● WHAT YOU NEED TO DO:
Look through the records below for the line with "C3: none -> 1uF (plus +5V, minus AGND)" and the line with "R224: 15k (SIG, VB2) -> 15k (GND, VB2)", then return those lines and all lines between, exactly.

● DATA PROVIDED:

====

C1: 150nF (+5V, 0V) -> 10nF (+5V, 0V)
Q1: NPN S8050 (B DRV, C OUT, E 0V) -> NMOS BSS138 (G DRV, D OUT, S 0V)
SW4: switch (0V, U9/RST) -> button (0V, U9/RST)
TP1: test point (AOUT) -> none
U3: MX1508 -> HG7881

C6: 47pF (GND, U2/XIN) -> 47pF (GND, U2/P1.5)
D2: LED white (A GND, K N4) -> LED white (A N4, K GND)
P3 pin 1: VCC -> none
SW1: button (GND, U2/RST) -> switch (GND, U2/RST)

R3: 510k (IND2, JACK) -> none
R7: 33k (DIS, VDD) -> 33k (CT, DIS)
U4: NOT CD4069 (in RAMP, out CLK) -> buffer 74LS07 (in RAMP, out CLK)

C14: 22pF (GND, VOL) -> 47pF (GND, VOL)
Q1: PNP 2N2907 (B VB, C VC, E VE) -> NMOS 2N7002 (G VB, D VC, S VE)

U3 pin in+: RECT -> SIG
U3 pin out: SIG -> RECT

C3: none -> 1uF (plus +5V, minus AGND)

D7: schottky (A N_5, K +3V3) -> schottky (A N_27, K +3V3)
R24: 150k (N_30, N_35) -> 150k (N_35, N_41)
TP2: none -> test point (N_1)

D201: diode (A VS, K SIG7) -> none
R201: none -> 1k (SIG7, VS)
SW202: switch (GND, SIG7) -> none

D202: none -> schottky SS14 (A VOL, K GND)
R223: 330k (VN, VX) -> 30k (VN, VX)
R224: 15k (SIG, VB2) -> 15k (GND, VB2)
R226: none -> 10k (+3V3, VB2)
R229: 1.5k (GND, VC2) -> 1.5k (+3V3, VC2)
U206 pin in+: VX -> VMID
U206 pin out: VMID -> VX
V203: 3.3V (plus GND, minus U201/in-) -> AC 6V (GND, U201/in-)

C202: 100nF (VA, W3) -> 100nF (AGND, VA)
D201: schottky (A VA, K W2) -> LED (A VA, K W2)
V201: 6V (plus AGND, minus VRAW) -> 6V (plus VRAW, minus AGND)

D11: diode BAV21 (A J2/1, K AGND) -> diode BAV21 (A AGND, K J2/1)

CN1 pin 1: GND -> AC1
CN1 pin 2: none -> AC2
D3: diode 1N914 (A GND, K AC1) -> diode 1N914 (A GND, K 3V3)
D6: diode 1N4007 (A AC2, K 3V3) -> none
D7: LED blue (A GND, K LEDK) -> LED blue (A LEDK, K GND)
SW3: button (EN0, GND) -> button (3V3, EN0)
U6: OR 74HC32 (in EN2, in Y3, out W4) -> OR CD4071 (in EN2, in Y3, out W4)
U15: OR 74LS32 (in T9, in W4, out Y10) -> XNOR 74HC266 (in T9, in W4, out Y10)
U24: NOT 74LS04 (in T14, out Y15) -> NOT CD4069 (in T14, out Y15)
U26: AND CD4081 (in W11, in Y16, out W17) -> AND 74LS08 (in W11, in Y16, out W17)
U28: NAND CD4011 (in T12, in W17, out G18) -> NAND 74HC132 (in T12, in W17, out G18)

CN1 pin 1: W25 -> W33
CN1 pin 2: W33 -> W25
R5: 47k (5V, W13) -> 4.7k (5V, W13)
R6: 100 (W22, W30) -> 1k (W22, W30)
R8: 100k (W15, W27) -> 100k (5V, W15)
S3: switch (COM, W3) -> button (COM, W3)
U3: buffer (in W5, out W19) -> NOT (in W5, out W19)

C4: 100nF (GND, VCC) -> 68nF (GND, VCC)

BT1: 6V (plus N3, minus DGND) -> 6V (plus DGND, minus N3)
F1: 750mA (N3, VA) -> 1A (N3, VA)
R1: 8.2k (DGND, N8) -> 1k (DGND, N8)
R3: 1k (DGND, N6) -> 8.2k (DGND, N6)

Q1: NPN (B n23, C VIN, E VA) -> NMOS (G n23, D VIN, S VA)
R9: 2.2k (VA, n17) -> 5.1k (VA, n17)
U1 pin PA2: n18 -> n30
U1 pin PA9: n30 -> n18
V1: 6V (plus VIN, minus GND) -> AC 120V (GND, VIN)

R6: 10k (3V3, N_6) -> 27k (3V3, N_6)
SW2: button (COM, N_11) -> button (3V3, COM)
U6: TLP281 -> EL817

====

● ANSWER AREA:
C3: none -> 1uF (plus +5V, minus AGND)

D7: schottky (A N_5, K +3V3) -> schottky (A N_27, K +3V3)
R24: 150k (N_30, N_35) -> 150k (N_35, N_41)
TP2: none -> test point (N_1)

D201: diode (A VS, K SIG7) -> none
R201: none -> 1k (SIG7, VS)
SW202: switch (GND, SIG7) -> none

D202: none -> schottky SS14 (A VOL, K GND)
R223: 330k (VN, VX) -> 30k (VN, VX)
R224: 15k (SIG, VB2) -> 15k (GND, VB2)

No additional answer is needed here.